[Itemized modification records]
- Opening Delimiter -

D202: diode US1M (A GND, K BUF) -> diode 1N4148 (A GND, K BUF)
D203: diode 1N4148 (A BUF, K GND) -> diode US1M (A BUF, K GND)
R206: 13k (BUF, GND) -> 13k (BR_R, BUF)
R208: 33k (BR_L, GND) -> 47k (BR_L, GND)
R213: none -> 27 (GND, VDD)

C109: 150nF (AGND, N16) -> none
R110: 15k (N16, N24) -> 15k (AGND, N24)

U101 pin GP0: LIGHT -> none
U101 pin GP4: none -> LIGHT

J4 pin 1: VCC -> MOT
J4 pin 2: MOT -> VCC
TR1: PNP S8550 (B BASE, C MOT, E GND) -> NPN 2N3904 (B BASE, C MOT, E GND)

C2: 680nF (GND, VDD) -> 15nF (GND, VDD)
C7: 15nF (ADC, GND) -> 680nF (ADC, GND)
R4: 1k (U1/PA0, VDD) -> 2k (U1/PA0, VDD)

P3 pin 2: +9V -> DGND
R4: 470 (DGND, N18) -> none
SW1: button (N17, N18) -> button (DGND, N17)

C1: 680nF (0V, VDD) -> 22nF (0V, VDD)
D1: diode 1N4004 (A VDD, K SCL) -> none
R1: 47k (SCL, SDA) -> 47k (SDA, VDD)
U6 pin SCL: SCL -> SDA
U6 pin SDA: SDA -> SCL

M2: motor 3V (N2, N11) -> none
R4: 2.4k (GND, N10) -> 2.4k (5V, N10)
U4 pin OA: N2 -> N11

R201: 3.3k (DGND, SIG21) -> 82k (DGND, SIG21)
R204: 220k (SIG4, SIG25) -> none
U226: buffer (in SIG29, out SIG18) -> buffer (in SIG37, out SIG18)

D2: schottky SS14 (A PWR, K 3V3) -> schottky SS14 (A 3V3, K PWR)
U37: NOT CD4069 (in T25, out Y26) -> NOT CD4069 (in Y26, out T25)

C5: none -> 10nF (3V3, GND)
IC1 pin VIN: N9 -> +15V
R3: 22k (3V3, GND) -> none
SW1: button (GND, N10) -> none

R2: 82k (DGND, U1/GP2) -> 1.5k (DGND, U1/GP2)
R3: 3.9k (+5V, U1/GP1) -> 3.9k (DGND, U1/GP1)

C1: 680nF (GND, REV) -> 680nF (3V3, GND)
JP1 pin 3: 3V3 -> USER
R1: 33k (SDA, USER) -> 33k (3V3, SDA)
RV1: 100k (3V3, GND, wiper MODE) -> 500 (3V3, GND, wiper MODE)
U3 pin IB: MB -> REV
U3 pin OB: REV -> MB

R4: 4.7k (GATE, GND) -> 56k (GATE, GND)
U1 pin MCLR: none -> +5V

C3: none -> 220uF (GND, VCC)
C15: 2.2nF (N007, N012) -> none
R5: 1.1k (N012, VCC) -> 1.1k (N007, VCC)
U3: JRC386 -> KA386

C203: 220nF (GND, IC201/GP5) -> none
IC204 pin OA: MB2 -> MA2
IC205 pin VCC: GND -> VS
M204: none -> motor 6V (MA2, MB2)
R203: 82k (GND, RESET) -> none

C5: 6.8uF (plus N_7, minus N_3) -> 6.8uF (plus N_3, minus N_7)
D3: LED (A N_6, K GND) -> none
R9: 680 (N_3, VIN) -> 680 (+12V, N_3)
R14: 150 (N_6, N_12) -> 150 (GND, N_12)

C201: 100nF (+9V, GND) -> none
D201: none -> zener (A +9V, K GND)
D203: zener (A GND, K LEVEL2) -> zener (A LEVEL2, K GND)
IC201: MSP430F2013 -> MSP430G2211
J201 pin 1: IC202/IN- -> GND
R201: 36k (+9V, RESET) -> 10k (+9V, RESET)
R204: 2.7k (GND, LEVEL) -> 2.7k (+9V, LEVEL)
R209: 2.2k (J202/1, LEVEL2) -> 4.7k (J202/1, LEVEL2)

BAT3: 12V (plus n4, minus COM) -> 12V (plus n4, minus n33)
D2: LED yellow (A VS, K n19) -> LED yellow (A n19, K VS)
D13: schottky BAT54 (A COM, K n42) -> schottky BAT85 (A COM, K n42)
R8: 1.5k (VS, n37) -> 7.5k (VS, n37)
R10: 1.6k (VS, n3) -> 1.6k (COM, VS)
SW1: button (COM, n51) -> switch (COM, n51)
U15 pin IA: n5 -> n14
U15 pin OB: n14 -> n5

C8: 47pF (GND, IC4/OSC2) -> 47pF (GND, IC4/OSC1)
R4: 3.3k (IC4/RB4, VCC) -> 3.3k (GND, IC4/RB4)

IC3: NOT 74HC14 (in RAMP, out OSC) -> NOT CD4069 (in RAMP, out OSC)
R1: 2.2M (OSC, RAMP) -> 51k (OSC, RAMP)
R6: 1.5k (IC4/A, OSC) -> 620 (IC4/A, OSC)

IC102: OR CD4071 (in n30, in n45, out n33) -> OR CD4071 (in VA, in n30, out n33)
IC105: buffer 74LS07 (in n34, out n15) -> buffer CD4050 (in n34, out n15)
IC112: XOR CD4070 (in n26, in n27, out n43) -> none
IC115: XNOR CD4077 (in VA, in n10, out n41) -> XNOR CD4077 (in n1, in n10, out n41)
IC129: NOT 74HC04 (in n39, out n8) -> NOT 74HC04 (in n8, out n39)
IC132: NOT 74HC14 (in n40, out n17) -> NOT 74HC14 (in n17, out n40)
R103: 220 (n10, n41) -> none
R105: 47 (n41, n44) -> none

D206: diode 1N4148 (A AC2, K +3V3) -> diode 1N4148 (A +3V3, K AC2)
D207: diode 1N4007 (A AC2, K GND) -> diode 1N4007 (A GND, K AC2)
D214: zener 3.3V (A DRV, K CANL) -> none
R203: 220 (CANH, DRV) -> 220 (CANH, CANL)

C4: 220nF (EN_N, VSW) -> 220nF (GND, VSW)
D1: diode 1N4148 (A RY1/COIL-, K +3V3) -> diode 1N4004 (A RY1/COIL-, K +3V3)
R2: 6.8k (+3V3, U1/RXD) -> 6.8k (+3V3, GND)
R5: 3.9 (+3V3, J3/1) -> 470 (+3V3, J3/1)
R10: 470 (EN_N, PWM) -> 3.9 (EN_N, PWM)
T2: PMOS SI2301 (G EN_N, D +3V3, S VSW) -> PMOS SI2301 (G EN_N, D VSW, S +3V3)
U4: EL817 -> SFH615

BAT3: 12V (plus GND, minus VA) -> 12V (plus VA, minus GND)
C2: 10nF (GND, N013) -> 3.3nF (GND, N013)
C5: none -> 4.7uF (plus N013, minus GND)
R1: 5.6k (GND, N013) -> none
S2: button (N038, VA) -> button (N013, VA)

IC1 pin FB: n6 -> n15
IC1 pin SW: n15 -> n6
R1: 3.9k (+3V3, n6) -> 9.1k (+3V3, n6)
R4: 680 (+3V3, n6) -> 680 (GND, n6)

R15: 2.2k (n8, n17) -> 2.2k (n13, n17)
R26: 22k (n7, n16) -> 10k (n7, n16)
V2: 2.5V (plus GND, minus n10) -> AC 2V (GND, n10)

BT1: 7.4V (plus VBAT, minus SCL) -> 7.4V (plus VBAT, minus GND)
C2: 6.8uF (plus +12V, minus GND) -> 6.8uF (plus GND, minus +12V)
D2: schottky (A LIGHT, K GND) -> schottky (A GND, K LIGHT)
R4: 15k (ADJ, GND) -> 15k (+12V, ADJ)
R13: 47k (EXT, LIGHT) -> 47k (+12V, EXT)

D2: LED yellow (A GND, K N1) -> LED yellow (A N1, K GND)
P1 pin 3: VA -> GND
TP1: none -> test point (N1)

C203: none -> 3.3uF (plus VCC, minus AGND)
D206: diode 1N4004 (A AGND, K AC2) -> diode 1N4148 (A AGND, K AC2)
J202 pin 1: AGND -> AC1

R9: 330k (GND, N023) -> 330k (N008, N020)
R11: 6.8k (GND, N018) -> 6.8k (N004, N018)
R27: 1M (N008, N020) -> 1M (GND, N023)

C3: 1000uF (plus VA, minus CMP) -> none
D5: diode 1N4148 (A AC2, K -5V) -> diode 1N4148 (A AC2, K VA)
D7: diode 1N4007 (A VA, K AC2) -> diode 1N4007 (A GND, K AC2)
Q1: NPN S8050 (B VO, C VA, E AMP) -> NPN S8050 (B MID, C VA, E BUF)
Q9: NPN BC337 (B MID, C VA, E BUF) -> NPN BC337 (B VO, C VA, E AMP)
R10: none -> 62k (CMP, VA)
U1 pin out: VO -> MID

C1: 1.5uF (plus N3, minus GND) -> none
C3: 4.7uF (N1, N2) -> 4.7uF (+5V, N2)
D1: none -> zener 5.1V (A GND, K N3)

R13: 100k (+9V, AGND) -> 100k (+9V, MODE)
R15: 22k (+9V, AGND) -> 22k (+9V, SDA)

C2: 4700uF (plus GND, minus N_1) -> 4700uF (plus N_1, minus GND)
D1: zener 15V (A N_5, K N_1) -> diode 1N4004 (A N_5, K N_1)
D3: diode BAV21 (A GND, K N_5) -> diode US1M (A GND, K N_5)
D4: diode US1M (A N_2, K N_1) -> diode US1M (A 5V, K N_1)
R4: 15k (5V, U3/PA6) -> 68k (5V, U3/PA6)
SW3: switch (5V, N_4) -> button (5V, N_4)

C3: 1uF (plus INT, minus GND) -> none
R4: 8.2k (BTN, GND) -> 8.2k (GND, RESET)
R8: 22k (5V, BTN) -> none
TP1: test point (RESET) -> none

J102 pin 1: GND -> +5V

- Closing Delimiter -

_Problem description_:
Repeat the entries above verbatim, but only from the line that has "R201: 36k (+9V, RESET) -> 10k (+9V, RESET)" down to the line that has "R105: 47 (n41, n44) -> none", inclusive.

_Exercise output_:
R201: 36k (+9V, RESET) -> 10k (+9V, RESET)
R204: 2.7k (GND, LEVEL) -> 2.7k (+9V, LEVEL)
R209: 2.2k (J202/1, LEVEL2) -> 4.7k (J202/1, LEVEL2)

BAT3: 12V (plus n4, minus COM) -> 12V (plus n4, minus n33)
D2: LED yellow (A VS, K n19) -> LED yellow (A n19, K VS)
D13: schottky BAT54 (A COM, K n42) -> schottky BAT85 (A COM, K n42)
R8: 1.5k (VS, n37) -> 7.5k (VS, n37)
R10: 1.6k (VS, n3) -> 1.6k (COM, VS)
SW1: button (COM, n51) -> switch (COM, n51)
U15 pin IA: n5 -> n14
U15 pin OB: n14 -> n5

C8: 47pF (GND, IC4/OSC2) -> 47pF (GND, IC4/OSC1)
R4: 3.3k (IC4/RB4, VCC) -> 3.3k (GND, IC4/RB4)

IC3: NOT 74HC14 (in RAMP, out OSC) -> NOT CD4069 (in RAMP, out OSC)
R1: 2.2M (OSC, RAMP) -> 51k (OSC, RAMP)
R6: 1.5k (IC4/A, OSC) -> 620 (IC4/A, OSC)

IC102: OR CD4071 (in n30, in n45, out n33) -> OR CD4071 (in VA, in n30, out n33)
IC105: buffer 74LS07 (in n34, out n15) -> buffer CD4050 (in n34, out n15)
IC112: XOR CD4070 (in n26, in n27, out n43) -> none
IC115: XNOR CD4077 (in VA, in n10, out n41) -> XNOR CD4077 (in n1, in n10, out n41)
IC129: NOT 74HC04 (in n39, out n8) -> NOT 74HC04 (in n8, out n39)
IC132: NOT 74HC14 (in n40, out n17) -> NOT 74HC14 (in n17, out n40)
R103: 220 (n10, n41) -> none
R105: 47 (n41, n44) -> none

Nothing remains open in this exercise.